▶ Work instructions
Where the line with "SCALE pin SCK: 6 -> 13" appears in the records below, start there and transcribe each line exactly through the last.

Source data
━━━━━━━━━━━━━━━━━━━━━━━━━━━━━━

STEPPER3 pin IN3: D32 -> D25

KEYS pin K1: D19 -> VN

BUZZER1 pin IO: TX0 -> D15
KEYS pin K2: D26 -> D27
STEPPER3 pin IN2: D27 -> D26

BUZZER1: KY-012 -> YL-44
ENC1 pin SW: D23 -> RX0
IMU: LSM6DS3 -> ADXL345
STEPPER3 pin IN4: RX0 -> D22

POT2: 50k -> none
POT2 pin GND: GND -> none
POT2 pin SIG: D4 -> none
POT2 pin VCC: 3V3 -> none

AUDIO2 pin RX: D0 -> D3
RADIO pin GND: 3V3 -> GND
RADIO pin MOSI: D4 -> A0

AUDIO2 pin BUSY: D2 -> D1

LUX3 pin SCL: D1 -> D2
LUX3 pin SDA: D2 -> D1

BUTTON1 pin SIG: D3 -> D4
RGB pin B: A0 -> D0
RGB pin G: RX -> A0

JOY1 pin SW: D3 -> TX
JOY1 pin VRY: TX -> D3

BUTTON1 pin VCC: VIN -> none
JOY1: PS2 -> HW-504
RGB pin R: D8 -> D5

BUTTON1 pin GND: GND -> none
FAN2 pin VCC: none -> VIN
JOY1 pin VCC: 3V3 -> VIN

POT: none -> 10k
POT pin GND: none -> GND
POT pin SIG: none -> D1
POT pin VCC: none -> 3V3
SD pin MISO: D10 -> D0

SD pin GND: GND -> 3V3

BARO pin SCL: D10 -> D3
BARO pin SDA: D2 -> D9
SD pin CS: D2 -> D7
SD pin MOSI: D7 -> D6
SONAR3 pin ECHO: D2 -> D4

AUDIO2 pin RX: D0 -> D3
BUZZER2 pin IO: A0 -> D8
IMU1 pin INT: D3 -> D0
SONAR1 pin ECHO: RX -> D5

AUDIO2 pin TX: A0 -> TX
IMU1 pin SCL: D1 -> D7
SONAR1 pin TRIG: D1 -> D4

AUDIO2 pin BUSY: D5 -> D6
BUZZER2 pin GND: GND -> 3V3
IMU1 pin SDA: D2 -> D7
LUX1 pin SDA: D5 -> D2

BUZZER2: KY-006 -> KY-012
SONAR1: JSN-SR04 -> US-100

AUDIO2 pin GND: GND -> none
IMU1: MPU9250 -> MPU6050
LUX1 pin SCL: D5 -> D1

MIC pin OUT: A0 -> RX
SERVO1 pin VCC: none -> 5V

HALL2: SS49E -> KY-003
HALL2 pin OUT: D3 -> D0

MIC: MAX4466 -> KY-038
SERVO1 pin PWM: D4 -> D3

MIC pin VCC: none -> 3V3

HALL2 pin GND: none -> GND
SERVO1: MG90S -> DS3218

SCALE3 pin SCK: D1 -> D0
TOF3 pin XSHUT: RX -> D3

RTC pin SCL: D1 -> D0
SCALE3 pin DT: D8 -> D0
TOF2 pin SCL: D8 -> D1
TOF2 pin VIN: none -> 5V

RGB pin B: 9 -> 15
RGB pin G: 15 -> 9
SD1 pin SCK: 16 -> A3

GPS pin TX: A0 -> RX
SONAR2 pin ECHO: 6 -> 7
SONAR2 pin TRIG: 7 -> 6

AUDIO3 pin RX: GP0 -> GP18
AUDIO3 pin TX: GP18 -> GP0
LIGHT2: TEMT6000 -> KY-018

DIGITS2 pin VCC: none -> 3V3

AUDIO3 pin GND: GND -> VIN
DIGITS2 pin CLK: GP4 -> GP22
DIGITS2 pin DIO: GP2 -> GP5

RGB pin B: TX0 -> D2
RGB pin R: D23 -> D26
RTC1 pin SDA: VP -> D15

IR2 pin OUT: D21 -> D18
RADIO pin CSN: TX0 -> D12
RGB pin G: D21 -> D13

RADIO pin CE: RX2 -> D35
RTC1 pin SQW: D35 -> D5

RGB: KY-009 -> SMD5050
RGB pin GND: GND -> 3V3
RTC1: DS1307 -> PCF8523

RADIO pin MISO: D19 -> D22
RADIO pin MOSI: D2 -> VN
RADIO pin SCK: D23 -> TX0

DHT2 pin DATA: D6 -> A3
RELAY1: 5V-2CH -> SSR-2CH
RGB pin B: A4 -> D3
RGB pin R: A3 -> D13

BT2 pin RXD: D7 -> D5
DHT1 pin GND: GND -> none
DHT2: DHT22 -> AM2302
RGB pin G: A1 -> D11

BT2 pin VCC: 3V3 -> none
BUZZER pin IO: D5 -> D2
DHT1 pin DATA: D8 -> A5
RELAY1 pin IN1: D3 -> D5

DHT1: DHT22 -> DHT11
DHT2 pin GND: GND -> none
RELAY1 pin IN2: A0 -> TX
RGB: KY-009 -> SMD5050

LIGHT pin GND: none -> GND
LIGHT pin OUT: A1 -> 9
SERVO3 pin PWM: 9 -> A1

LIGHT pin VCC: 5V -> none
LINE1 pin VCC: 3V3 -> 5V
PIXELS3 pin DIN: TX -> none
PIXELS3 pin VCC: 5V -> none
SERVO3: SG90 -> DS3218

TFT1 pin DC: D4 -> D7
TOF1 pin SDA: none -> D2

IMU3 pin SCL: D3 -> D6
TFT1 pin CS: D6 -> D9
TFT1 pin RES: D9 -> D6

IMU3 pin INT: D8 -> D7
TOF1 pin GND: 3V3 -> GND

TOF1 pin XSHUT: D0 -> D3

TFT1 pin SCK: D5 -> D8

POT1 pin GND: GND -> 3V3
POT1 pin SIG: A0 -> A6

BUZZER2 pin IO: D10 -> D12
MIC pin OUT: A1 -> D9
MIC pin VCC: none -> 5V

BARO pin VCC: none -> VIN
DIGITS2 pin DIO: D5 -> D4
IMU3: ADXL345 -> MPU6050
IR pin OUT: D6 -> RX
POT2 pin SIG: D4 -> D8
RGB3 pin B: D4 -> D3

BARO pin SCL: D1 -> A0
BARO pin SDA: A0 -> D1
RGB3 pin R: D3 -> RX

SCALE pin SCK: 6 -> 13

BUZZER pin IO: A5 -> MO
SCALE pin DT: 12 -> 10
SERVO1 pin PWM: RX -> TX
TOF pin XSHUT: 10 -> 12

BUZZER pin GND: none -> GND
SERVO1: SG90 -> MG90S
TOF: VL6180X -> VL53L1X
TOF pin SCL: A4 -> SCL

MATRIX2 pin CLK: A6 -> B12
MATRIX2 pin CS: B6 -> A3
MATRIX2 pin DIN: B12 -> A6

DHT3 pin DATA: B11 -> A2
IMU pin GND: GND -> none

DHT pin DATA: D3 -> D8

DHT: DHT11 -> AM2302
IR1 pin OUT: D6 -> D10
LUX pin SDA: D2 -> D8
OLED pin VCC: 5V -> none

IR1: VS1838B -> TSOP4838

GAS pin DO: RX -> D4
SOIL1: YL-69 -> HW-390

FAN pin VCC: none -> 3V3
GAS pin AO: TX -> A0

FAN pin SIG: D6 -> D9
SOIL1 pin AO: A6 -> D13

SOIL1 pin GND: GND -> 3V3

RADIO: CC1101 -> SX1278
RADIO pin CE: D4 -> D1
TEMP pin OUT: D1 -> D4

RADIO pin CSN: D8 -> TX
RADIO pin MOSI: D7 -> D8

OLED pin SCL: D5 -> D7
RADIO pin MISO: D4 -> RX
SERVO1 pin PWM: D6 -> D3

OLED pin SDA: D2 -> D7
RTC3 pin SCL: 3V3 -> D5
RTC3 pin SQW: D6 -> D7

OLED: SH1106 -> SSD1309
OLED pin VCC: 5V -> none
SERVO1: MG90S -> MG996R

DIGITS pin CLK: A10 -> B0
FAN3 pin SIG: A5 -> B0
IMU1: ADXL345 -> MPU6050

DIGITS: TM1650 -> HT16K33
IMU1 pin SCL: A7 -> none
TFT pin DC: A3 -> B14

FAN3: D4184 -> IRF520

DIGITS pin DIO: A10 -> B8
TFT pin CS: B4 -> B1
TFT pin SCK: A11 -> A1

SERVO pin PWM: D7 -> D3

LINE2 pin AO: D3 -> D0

━━━━━━━━━━━━━━━━━━━━━━━━━━━━━━

▶ Written reply
SCALE pin SCK: 6 -> 13

BUZZER pin IO: A5 -> MO
SCALE pin DT: 12 -> 10
SERVO1 pin PWM: RX -> TX
TOF pin XSHUT: 10 -> 12

BUZZER pin GND: none -> GND
SERVO1: SG90 -> MG90S
TOF: VL6180X -> VL53L1X
TOF pin SCL: A4 -> SCL

MATRIX2 pin CLK: A6 -> B12
MATRIX2 pin CS: B6 -> A3
MATRIX2 pin DIN: B12 -> A6

DHT3 pin DATA: B11 -> A2
IMU pin GND: GND -> none

DHT pin DATA: D3 -> D8

DHT: DHT11 -> AM2302
IR1 pin OUT: D6 -> D10
LUX pin SDA: D2 -> D8
OLED pin VCC: 5V -> none

IR1: VS1838B -> TSOP4838

GAS pin DO: RX -> D4
SOIL1: YL-69 -> HW-390

FAN pin VCC: none -> 3V3
GAS pin AO: TX -> A0

FAN pin SIG: D6 -> D9
SOIL1 pin AO: A6 -> D13

SOIL1 pin GND: GND -> 3V3

RADIO: CC1101 -> SX1278
RADIO pin CE: D4 -> D1
TEMP pin OUT: D1 -> D4

RADIO pin CSN: D8 -> TX
RADIO pin MOSI: D7 -> D8

OLED pin SCL: D5 -> D7
RADIO pin MISO: D4 -> RX
SERVO1 pin PWM: D6 -> D3

OLED pin SDA: D2 -> D7
RTC3 pin SCL: 3V3 -> D5
RTC3 pin SQW: D6 -> D7

OLED: SH1106 -> SSD1309
OLED pin VCC: 5V -> none
SERVO1: MG90S -> MG996R

DIGITS pin CLK: A10 -> B0
FAN3 pin SIG: A5 -> B0
IMU1: ADXL345 -> MPU6050

DIGITS: TM1650 -> HT16K33
IMU1 pin SCL: A7 -> none
TFT pin DC: A3 -> B14

FAN3: D4184 -> IRF520

DIGITS pin DIO: A10 -> B8
TFT pin CS: B4 -> B1
TFT pin SCK: A11 -> A1

SERVO pin PWM: D7 -> D3

LINE2 pin AO: D3 -> D0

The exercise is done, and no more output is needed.